## What this task involves
What you return must match the records word for word, except that pictures are dropped.

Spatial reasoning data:
==*==
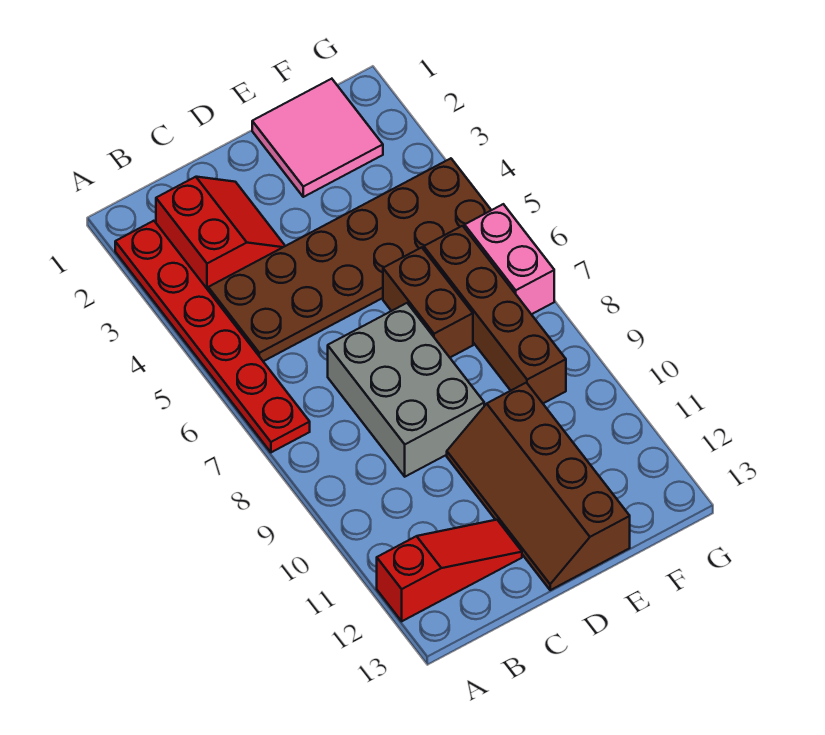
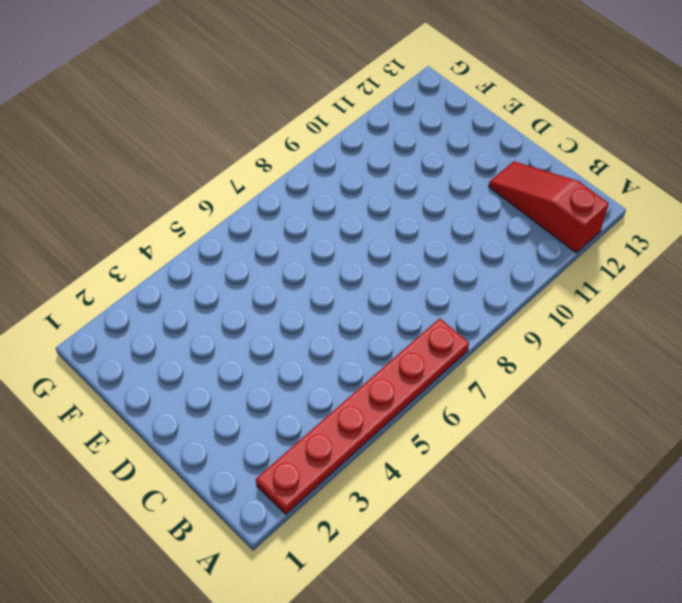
none -> red slope B2:C3 level 1 top B
none -> brown plate B4:G5 level 1

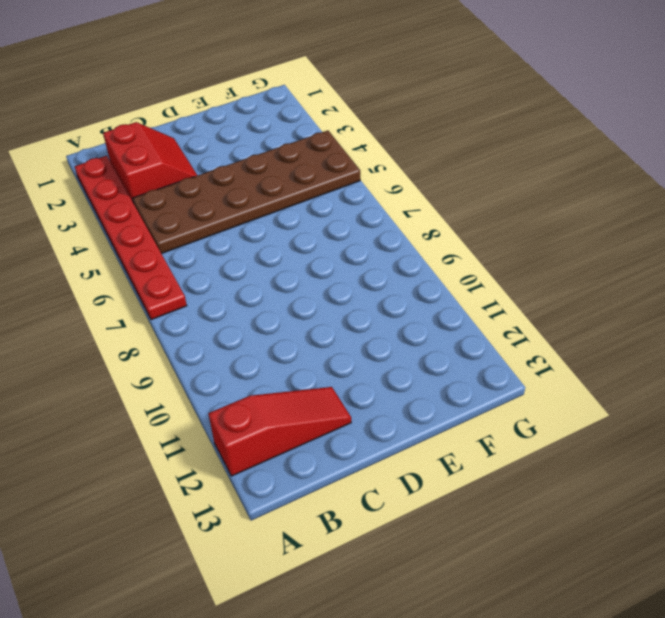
none -> grey brick C7:D9 level 1
none -> brown slope D10:E13 level 1 top E

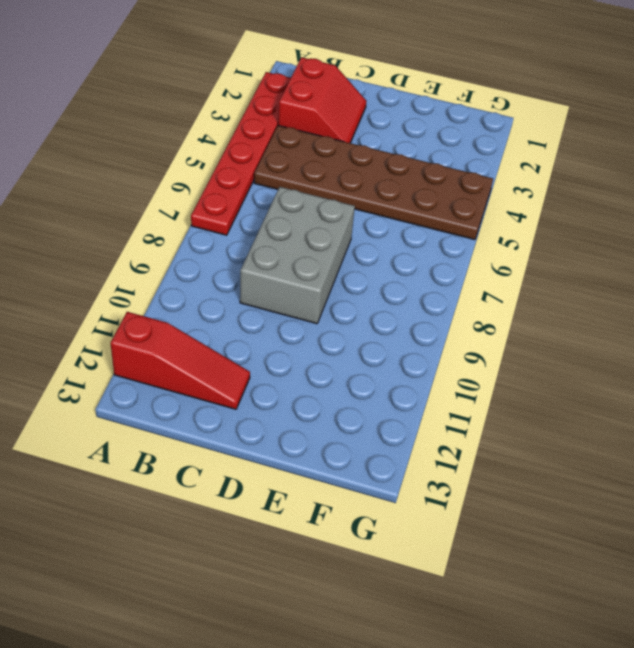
none -> brown slope D10:E13 level 1 top E
none -> pink tile E1:F2 level 1

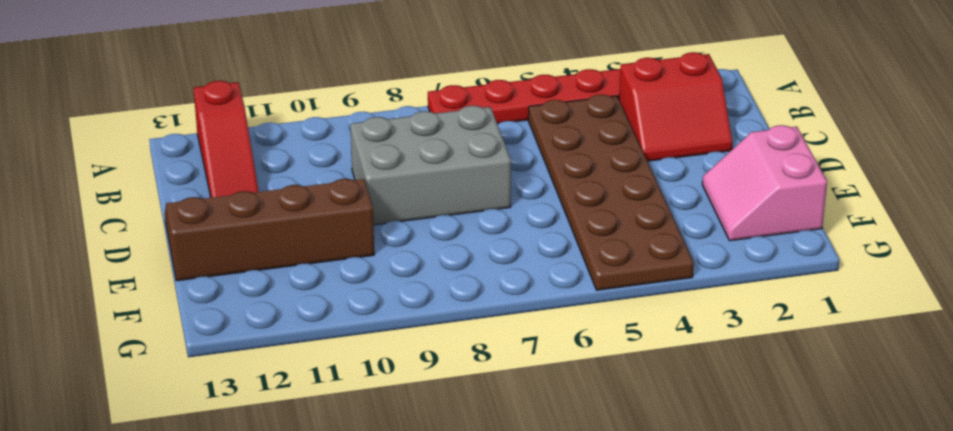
pink slope E1:F2 level 1 top 1 -> pink tile E1:F2 level 1
none -> brown brick E6:E7 level 1
none -> brown brick F6:F9 level 1

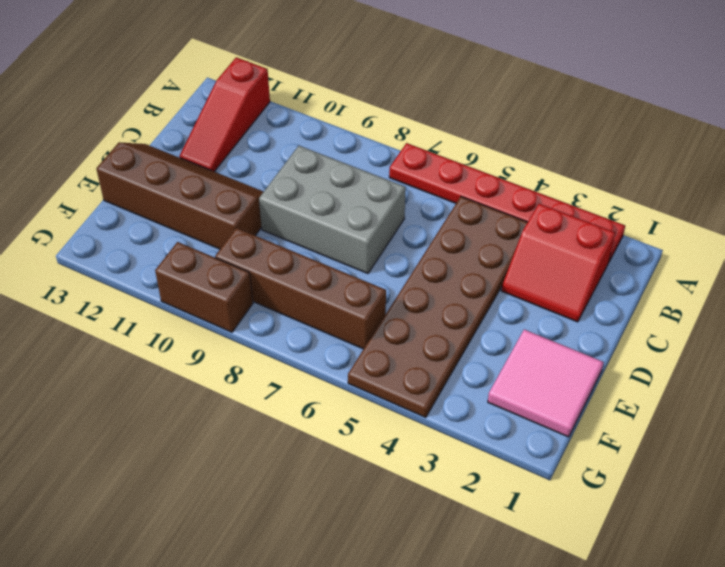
brown brick G9:G10 level 1 -> brown brick E6:E7 level 1
none -> pink brick G6:G7 level 1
==*==
## Result of the task
none -> red slope B2:C3 level 1 top B
none -> brown plate B4:G5 level 1

none -> grey brick C7:D9 level 1
none -> brown slope D10:E13 level 1 top E

none -> brown slope D10:E13 level 1 top E
none -> pink tile E1:F2 level 1

pink slope E1:F2 level 1 top 1 -> pink tile E1:F2 level 1
none -> brown brick E6:E7 level 1
none -> brown brick F6:F9 level 1

brown brick G9:G10 level 1 -> brown brick E6:E7 level 1
none -> pink brick G6:G7 level 1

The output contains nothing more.